EXERCISE OBJECTIVE —
The records below hold pictures; please leave those out and retype the rest exactly.

----- MATERIALS PROVIDED

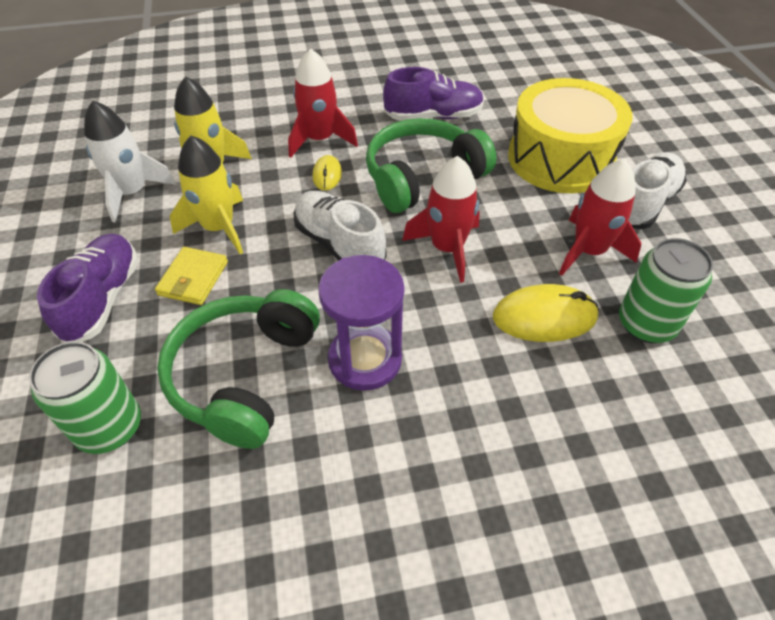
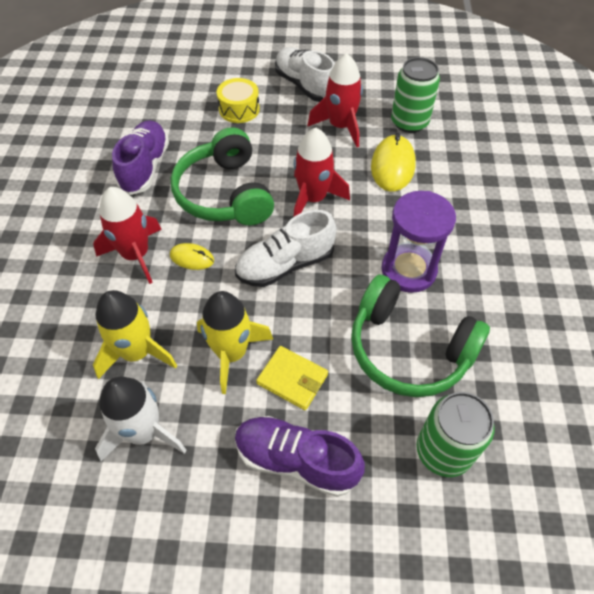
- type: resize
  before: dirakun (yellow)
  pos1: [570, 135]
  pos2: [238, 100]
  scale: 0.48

----------

ANSWER TO THE PROBLEM —
- type: resize
  before: dirakun (yellow)
  pos1: [570, 135]
  pos2: [238, 100]
  scale: 0.48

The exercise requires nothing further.